● Available data:

* * * * * * *

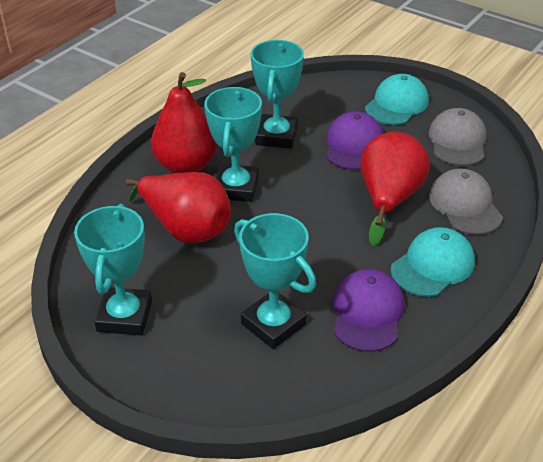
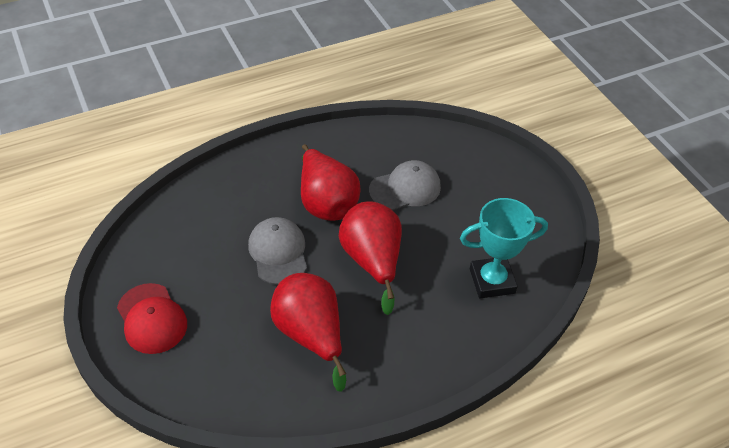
purple cap: 2 -> 0
red cap: 0 -> 1
turquoise cap: 2 -> 0
turquoise trophy: 4 -> 1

* * * * * * *

● Your objective:
Leaving out the pictures, output each line above exactly as it is.

● Exercise response:
purple cap: 2 -> 0
red cap: 0 -> 1
turquoise cap: 2 -> 0
turquoise trophy: 4 -> 1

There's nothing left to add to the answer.